● **Material provided**
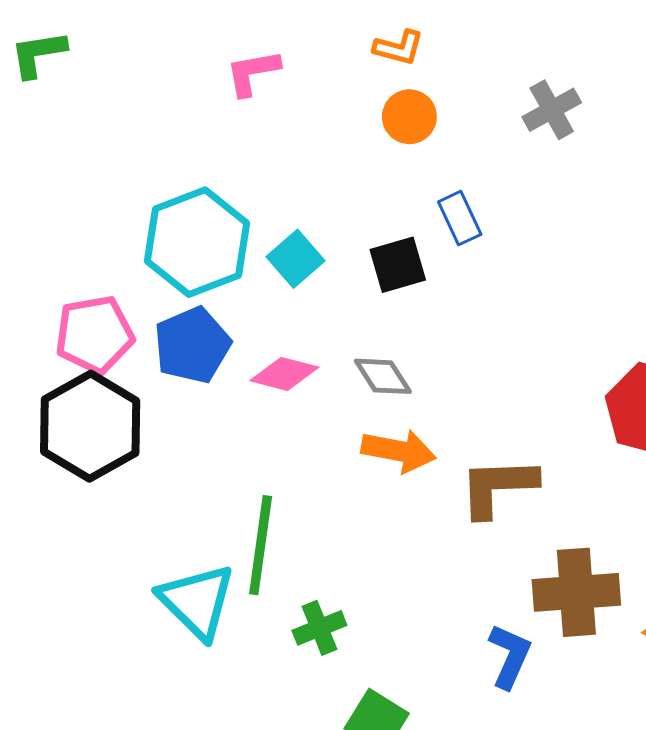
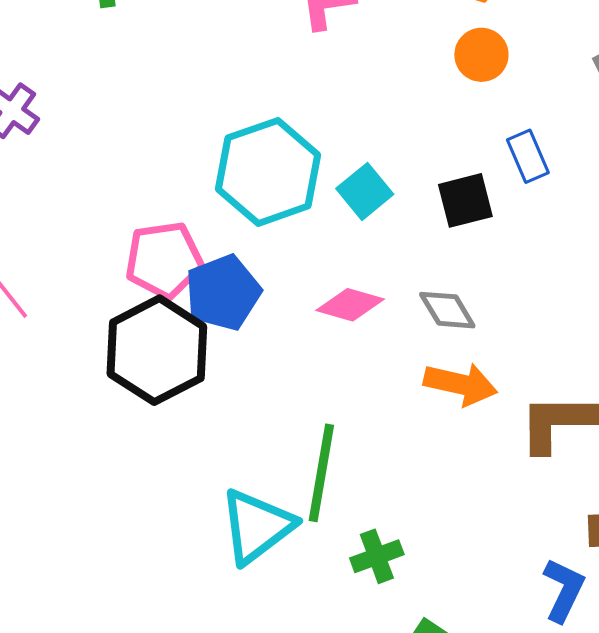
blue pentagon: (192, 345) -> (223, 293), moved
cyan triangle: (197, 601) -> (257, 526), turned 36

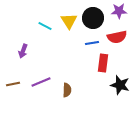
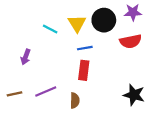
blue line: (92, 43) -> (85, 48), moved
red rectangle: (103, 63) -> (84, 70), moved

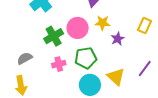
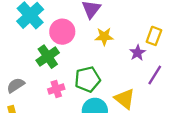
pink circle: (78, 28) -> (62, 32), moved
purple star: (118, 39) -> (137, 53), moved
purple line: (145, 68) -> (155, 75), moved

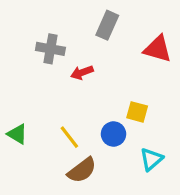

● **Try it**
Exactly how many lines in the listing above contain the string "purple"? Give the number without comment.

● **Exercise output**
2